(PROBLEM TO SOLVE): Restate the entries word for word, leaving nothing out.
--- START ---
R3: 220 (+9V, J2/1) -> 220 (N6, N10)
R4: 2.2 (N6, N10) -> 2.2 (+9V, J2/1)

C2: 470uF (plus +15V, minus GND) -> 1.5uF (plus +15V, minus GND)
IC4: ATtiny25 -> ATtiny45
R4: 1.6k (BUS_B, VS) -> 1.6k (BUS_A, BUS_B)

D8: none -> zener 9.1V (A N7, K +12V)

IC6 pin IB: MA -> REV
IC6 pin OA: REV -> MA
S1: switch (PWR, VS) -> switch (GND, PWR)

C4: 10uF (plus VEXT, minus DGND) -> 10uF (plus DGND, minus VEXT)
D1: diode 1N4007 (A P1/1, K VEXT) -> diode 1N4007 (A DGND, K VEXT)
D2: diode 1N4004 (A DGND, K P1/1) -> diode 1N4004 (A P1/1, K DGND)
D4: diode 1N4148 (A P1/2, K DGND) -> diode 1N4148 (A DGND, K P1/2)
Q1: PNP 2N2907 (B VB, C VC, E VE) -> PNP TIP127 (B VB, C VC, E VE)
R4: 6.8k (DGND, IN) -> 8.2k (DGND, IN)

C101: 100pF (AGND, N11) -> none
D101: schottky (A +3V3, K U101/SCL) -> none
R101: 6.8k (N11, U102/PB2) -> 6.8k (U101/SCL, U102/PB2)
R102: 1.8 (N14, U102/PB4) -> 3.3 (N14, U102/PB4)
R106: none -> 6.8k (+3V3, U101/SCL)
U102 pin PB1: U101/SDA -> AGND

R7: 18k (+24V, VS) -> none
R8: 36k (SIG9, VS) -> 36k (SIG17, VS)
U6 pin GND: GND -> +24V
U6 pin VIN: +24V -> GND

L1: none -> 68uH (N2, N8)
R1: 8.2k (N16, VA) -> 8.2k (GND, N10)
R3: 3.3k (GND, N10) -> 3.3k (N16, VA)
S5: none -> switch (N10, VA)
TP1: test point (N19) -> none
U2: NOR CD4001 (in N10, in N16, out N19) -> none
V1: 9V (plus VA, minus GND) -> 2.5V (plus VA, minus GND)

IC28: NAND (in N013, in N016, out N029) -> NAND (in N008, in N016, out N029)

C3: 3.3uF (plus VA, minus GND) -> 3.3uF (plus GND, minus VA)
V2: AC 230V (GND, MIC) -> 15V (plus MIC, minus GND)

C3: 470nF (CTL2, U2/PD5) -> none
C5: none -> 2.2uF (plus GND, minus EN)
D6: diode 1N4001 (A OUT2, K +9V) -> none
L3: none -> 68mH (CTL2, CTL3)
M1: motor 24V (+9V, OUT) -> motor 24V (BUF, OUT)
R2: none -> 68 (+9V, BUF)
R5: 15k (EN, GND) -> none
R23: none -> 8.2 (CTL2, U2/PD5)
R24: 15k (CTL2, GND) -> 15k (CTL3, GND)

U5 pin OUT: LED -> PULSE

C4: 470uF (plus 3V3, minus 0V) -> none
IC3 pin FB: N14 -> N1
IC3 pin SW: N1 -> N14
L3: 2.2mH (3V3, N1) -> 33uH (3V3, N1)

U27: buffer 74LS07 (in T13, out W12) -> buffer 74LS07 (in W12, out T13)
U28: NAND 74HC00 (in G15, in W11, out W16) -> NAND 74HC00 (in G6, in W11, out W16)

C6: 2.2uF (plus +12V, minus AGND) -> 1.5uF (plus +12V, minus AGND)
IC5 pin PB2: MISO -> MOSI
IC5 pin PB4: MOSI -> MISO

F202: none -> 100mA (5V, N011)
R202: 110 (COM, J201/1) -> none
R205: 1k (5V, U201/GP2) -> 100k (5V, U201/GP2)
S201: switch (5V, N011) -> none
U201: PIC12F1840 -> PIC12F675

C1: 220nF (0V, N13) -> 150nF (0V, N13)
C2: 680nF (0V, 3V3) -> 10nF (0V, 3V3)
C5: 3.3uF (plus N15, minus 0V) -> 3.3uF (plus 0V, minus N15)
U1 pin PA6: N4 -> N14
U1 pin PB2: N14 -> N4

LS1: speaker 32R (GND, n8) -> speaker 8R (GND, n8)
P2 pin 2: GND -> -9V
--- END ---
(YOUR SOLUTION):
R3: 220 (+9V, J2/1) -> 220 (N6, N10)
R4: 2.2 (N6, N10) -> 2.2 (+9V, J2/1)

C2: 470uF (plus +15V, minus GND) -> 1.5uF (plus +15V, minus GND)
IC4: ATtiny25 -> ATtiny45
R4: 1.6k (BUS_B, VS) -> 1.6k (BUS_A, BUS_B)

D8: none -> zener 9.1V (A N7, K +12V)

IC6 pin IB: MA -> REV
IC6 pin OA: REV -> MA
S1: switch (PWR, VS) -> switch (GND, PWR)

C4: 10uF (plus VEXT, minus DGND) -> 10uF (plus DGND, minus VEXT)
D1: diode 1N4007 (A P1/1, K VEXT) -> diode 1N4007 (A DGND, K VEXT)
D2: diode 1N4004 (A DGND, K P1/1) -> diode 1N4004 (A P1/1, K DGND)
D4: diode 1N4148 (A P1/2, K DGND) -> diode 1N4148 (A DGND, K P1/2)
Q1: PNP 2N2907 (B VB, C VC, E VE) -> PNP TIP127 (B VB, C VC, E VE)
R4: 6.8k (DGND, IN) -> 8.2k (DGND, IN)

C101: 100pF (AGND, N11) -> none
D101: schottky (A +3V3, K U101/SCL) -> none
R101: 6.8k (N11, U102/PB2) -> 6.8k (U101/SCL, U102/PB2)
R102: 1.8 (N14, U102/PB4) -> 3.3 (N14, U102/PB4)
R106: none -> 6.8k (+3V3, U101/SCL)
U102 pin PB1: U101/SDA -> AGND

R7: 18k (+24V, VS) -> none
R8: 36k (SIG9, VS) -> 36k (SIG17, VS)
U6 pin GND: GND -> +24V
U6 pin VIN: +24V -> GND

L1: none -> 68uH (N2, N8)
R1: 8.2k (N16, VA) -> 8.2k (GND, N10)
R3: 3.3k (GND, N10) -> 3.3k (N16, VA)
S5: none -> switch (N10, VA)
TP1: test point (N19) -> none
U2: NOR CD4001 (in N10, in N16, out N19) -> none
V1: 9V (plus VA, minus GND) -> 2.5V (plus VA, minus GND)

IC28: NAND (in N013, in N016, out N029) -> NAND (in N008, in N016, out N029)

C3: 3.3uF (plus VA, minus GND) -> 3.3uF (plus GND, minus VA)
V2: AC 230V (GND, MIC) -> 15V (plus MIC, minus GND)

C3: 470nF (CTL2, U2/PD5) -> none
C5: none -> 2.2uF (plus GND, minus EN)
D6: diode 1N4001 (A OUT2, K +9V) -> none
L3: none -> 68mH (CTL2, CTL3)
M1: motor 24V (+9V, OUT) -> motor 24V (BUF, OUT)
R2: none -> 68 (+9V, BUF)
R5: 15k (EN, GND) -> none
R23: none -> 8.2 (CTL2, U2/PD5)
R24: 15k (CTL2, GND) -> 15k (CTL3, GND)

U5 pin OUT: LED -> PULSE

C4: 470uF (plus 3V3, minus 0V) -> none
IC3 pin FB: N14 -> N1
IC3 pin SW: N1 -> N14
L3: 2.2mH (3V3, N1) -> 33uH (3V3, N1)

U27: buffer 74LS07 (in T13, out W12) -> buffer 74LS07 (in W12, out T13)
U28: NAND 74HC00 (in G15, in W11, out W16) -> NAND 74HC00 (in G6, in W11, out W16)

C6: 2.2uF (plus +12V, minus AGND) -> 1.5uF (plus +12V, minus AGND)
IC5 pin PB2: MISO -> MOSI
IC5 pin PB4: MOSI -> MISO

F202: none -> 100mA (5V, N011)
R202: 110 (COM, J201/1) -> none
R205: 1k (5V, U201/GP2) -> 100k (5V, U201/GP2)
S201: switch (5V, N011) -> none
U201: PIC12F1840 -> PIC12F675

C1: 220nF (0V, N13) -> 150nF (0V, N13)
C2: 680nF (0V, 3V3) -> 10nF (0V, 3V3)
C5: 3.3uF (plus N15, minus 0V) -> 3.3uF (plus 0V, minus N15)
U1 pin PA6: N4 -> N14
U1 pin PB2: N14 -> N4

LS1: speaker 32R (GND, n8) -> speaker 8R (GND, n8)
P2 pin 2: GND -> -9V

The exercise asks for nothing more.